▶ Work required: Take the data below and write out exactly the lines from the one with "Find all instances of <item>carcinoma</item>." through the one with "Look at this"; omit every other line.

Collected data
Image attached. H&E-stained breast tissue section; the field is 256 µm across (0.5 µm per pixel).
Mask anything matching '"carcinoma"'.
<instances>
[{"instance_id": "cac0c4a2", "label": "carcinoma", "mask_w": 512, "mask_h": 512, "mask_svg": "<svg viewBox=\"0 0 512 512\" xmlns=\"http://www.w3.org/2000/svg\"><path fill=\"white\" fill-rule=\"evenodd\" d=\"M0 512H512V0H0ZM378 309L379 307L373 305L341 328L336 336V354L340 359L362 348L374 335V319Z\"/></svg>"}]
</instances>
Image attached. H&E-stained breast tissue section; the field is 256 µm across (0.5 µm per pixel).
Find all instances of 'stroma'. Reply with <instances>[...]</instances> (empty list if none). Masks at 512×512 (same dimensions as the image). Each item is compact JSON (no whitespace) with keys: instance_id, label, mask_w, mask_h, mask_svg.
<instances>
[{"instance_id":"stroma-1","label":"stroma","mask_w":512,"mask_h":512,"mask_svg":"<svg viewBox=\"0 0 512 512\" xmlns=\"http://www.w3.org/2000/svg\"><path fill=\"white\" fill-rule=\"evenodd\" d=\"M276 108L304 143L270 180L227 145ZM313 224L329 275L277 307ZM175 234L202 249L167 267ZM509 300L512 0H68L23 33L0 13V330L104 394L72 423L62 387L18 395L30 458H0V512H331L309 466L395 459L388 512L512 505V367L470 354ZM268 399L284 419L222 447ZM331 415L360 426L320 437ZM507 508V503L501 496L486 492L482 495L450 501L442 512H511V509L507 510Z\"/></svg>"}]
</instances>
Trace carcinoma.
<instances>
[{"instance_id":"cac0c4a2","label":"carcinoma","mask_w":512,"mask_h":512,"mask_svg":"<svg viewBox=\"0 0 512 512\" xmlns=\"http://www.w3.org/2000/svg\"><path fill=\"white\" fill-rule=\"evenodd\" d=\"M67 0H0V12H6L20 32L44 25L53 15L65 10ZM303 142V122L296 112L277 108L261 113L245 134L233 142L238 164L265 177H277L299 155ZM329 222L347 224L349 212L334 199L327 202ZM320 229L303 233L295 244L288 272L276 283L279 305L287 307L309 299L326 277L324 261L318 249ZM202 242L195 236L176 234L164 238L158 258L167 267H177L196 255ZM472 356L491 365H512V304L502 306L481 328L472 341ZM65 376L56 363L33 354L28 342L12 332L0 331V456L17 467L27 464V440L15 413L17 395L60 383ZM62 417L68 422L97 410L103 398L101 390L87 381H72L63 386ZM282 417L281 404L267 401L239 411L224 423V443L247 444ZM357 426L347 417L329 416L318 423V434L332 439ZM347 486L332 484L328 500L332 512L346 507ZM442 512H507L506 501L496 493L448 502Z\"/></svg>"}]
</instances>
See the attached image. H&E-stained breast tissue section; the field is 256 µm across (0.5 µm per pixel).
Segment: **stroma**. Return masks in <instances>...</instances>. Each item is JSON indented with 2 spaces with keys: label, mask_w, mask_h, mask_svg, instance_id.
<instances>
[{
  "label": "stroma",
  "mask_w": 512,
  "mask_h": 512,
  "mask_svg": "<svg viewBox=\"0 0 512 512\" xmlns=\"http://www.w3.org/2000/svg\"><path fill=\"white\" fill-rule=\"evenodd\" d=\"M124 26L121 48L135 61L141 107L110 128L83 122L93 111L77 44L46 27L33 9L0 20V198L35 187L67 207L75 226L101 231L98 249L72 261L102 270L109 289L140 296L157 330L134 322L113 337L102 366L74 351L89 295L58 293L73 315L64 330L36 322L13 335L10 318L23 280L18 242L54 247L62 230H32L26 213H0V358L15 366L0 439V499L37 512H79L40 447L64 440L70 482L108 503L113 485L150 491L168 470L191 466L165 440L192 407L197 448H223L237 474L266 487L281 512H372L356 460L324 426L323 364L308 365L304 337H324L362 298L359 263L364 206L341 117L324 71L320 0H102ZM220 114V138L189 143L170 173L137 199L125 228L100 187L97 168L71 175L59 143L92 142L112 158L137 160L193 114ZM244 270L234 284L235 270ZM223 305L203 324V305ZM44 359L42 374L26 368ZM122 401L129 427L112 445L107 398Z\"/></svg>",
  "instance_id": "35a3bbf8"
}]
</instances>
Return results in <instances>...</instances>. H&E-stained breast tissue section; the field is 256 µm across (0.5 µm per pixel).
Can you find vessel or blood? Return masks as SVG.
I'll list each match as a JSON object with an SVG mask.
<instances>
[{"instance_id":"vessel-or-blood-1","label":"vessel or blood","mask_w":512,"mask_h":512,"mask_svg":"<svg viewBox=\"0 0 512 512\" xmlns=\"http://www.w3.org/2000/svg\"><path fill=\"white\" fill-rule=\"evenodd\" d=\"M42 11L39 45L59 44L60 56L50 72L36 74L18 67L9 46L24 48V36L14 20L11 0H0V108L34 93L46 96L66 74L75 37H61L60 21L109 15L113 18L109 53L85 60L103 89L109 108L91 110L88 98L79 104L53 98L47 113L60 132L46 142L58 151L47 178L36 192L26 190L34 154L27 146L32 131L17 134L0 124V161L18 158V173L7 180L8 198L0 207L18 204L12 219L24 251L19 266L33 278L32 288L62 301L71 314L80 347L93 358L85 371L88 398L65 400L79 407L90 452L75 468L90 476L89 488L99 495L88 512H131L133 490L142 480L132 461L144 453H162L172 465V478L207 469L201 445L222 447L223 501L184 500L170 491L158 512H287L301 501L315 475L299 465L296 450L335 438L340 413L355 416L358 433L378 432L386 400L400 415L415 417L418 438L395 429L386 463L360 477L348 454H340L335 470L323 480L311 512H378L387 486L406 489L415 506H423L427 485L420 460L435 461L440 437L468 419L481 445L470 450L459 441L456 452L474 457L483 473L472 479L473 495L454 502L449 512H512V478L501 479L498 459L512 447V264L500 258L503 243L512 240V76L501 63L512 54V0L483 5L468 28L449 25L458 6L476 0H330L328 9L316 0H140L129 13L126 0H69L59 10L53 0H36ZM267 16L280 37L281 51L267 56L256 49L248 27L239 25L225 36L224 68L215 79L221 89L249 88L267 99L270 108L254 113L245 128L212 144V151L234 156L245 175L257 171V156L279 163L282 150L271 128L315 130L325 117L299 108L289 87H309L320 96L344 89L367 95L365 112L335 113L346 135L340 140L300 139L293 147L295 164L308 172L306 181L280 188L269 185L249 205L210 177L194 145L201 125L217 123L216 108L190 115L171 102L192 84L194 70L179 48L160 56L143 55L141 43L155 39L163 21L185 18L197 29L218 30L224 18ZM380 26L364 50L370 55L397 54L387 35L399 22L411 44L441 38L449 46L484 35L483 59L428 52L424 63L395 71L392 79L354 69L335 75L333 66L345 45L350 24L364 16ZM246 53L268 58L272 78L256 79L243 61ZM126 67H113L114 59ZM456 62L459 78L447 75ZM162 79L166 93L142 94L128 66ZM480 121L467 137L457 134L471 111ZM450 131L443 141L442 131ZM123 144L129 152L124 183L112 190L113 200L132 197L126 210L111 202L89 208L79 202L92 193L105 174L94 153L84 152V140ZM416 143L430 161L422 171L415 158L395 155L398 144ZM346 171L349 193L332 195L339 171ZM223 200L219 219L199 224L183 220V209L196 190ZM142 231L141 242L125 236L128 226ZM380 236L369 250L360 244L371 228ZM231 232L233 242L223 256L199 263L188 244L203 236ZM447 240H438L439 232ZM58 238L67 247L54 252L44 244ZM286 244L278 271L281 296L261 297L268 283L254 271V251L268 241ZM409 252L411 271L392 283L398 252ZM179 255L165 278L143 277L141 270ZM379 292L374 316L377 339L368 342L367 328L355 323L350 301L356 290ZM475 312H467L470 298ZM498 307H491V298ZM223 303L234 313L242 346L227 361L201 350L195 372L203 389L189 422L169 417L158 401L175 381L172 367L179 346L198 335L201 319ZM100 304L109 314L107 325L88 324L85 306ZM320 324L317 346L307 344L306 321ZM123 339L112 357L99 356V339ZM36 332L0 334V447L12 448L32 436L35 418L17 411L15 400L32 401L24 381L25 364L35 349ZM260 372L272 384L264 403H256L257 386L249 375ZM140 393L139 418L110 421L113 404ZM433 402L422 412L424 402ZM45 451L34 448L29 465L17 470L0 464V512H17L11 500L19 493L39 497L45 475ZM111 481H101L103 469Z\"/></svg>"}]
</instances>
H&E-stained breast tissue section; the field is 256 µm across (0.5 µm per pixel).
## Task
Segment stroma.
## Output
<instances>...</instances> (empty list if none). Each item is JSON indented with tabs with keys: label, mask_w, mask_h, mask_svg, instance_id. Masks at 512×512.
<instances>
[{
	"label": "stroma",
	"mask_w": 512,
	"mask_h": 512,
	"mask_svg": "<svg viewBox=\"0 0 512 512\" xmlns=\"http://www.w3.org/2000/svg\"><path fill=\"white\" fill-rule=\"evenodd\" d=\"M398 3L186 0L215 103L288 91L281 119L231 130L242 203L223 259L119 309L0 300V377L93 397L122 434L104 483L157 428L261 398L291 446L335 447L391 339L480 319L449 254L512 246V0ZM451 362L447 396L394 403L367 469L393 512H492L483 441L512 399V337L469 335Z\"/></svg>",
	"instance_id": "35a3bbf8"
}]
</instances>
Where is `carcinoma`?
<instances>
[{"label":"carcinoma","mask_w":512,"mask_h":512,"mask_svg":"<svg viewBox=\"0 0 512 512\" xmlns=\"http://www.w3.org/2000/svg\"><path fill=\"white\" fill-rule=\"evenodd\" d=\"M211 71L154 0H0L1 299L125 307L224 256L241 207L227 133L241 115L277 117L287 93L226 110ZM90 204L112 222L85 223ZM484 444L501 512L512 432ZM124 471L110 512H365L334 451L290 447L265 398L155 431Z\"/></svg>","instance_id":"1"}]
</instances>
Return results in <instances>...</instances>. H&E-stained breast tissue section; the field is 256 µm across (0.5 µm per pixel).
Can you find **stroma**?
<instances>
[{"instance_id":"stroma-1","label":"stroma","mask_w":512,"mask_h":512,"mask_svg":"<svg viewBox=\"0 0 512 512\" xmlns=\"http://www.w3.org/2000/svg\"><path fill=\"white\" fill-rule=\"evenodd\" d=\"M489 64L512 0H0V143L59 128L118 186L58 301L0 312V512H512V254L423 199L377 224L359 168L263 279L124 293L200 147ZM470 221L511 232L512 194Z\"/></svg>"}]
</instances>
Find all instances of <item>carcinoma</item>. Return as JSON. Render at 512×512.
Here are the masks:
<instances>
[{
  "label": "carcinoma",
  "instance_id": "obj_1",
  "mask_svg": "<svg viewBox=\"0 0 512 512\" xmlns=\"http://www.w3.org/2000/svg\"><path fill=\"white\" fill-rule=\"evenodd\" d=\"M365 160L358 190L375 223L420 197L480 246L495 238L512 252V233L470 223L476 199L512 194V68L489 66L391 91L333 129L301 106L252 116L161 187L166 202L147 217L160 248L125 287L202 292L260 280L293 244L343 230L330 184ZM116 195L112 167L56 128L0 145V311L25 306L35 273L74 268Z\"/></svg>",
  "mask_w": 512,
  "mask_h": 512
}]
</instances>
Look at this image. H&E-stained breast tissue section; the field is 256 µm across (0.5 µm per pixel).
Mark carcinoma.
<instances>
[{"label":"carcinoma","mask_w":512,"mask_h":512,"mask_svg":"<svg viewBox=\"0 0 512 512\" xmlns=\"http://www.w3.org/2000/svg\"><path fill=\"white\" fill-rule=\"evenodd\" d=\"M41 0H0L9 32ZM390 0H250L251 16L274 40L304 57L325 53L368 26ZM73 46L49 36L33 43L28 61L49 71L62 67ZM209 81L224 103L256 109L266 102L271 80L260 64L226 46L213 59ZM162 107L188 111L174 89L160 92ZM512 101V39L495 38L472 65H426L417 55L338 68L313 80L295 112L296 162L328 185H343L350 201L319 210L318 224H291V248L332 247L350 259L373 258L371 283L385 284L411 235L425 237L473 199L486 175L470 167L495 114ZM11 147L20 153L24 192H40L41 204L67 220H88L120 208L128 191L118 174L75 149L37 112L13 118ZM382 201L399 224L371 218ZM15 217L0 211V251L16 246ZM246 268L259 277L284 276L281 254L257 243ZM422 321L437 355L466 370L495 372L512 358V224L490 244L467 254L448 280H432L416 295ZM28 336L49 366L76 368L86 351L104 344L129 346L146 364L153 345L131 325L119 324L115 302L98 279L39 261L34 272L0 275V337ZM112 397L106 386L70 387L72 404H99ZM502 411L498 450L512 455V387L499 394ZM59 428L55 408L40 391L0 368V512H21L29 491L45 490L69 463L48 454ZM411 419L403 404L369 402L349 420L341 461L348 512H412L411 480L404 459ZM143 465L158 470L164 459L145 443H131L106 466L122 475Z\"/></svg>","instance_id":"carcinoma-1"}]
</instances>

▶ Exercise solution:
Find all instances of <item>carcinoma</item>. Return as JSON. Render at 512×512.
Here are the masks:
<instances>
[{
  "label": "carcinoma",
  "instance_id": "obj_1",
  "mask_svg": "<svg viewBox=\"0 0 512 512\" xmlns=\"http://www.w3.org/2000/svg\"><path fill=\"white\" fill-rule=\"evenodd\" d=\"M365 160L358 190L375 223L420 197L480 246L495 238L512 252V233L470 223L476 199L512 194V68L489 66L391 91L333 129L301 106L252 116L161 187L166 202L147 217L160 248L125 287L202 292L260 280L293 244L343 230L330 184ZM116 195L112 167L56 128L0 145V311L25 306L35 273L74 268Z\"/></svg>",
  "mask_w": 512,
  "mask_h": 512
}]
</instances>
Look at this image. H&E-stained breast tissue section; the field is 256 µm across (0.5 µm per pixel).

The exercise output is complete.